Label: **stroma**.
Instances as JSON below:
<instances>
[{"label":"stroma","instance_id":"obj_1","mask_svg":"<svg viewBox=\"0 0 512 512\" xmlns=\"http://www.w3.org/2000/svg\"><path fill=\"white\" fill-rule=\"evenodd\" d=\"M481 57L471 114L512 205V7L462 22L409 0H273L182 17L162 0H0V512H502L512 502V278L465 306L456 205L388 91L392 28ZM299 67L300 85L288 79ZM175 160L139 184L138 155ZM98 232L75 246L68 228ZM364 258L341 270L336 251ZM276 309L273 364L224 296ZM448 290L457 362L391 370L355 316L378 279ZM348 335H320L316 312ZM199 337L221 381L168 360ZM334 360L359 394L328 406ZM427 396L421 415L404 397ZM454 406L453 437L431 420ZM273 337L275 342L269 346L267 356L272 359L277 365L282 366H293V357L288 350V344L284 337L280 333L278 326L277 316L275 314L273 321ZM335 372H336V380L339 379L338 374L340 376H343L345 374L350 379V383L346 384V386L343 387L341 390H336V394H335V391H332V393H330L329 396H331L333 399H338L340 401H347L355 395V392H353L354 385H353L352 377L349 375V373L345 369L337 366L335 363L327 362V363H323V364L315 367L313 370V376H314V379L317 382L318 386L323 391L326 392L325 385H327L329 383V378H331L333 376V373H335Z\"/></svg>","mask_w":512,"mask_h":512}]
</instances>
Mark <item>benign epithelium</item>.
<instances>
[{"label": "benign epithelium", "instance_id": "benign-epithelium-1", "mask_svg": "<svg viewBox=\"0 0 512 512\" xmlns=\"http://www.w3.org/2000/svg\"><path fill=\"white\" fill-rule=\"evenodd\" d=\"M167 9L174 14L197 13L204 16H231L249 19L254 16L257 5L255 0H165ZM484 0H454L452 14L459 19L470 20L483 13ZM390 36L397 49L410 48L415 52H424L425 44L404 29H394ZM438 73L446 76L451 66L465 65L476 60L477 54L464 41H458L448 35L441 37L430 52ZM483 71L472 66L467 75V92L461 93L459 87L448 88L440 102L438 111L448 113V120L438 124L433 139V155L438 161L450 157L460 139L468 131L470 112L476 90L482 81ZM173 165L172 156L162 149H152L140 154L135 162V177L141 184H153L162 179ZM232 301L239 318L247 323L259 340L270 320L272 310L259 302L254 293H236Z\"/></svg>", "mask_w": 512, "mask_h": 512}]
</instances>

══════════

[EXERCISE BRIEF]
Write out all of the records above exactly as they appear.

[WRITTEN RESPONSE]
Label: **stroma**.
Instances as JSON below:
<instances>
[{"label":"stroma","instance_id":"obj_1","mask_svg":"<svg viewBox=\"0 0 512 512\" xmlns=\"http://www.w3.org/2000/svg\"><path fill=\"white\" fill-rule=\"evenodd\" d=\"M481 57L471 114L512 205V7L462 22L409 0H273L182 17L162 0H0V512H502L512 502V278L465 306L456 205L388 91L392 28ZM299 67L300 85L288 79ZM175 160L139 184L138 155ZM98 232L75 246L68 228ZM364 258L341 270L336 251ZM276 309L273 364L224 296ZM448 290L457 362L391 370L355 316L378 279ZM348 335H320L316 312ZM199 337L221 381L168 360ZM334 360L359 394L328 406ZM427 396L421 415L404 397ZM454 406L453 437L431 420ZM273 337L275 342L269 346L267 356L272 359L277 365L282 366H293V357L288 350V344L284 337L280 333L278 326L277 316L275 314L273 321ZM335 372H336V380L339 379L338 374L340 376H343L345 374L350 379V383L346 384V386L343 387L341 390H336V394H335V391H332V393H330L329 396H331L333 399H338L340 401H347L355 395V392H353L354 385H353L352 377L349 375V373L345 369L337 366L335 363L327 362V363H323V364L315 367L313 370V376H314V379L317 382L318 386L323 391L326 392L325 385H327L329 383V378H331L333 376V373H335Z\"/></svg>","mask_w":512,"mask_h":512}]
</instances>
Mark <item>benign epithelium</item>.
<instances>
[{"label": "benign epithelium", "instance_id": "benign-epithelium-1", "mask_svg": "<svg viewBox=\"0 0 512 512\" xmlns=\"http://www.w3.org/2000/svg\"><path fill=\"white\" fill-rule=\"evenodd\" d=\"M167 9L174 14L197 13L204 16H231L249 19L254 16L257 5L255 0H165ZM484 0H454L452 14L459 19L470 20L483 13ZM390 36L397 49L410 48L415 52H424L425 44L404 29H394ZM438 73L446 76L451 66L465 65L476 60L477 54L464 41H458L448 35L441 37L430 52ZM483 71L472 66L467 75V92L461 93L459 87L448 88L440 102L438 111L448 113V120L438 124L433 139V155L438 161L450 157L460 139L468 131L470 112L476 90L482 81ZM173 165L172 156L162 149H152L140 154L135 162V177L141 184H153L162 179ZM232 301L239 318L247 323L259 340L270 320L272 310L259 302L254 293H236Z\"/></svg>", "mask_w": 512, "mask_h": 512}]
</instances>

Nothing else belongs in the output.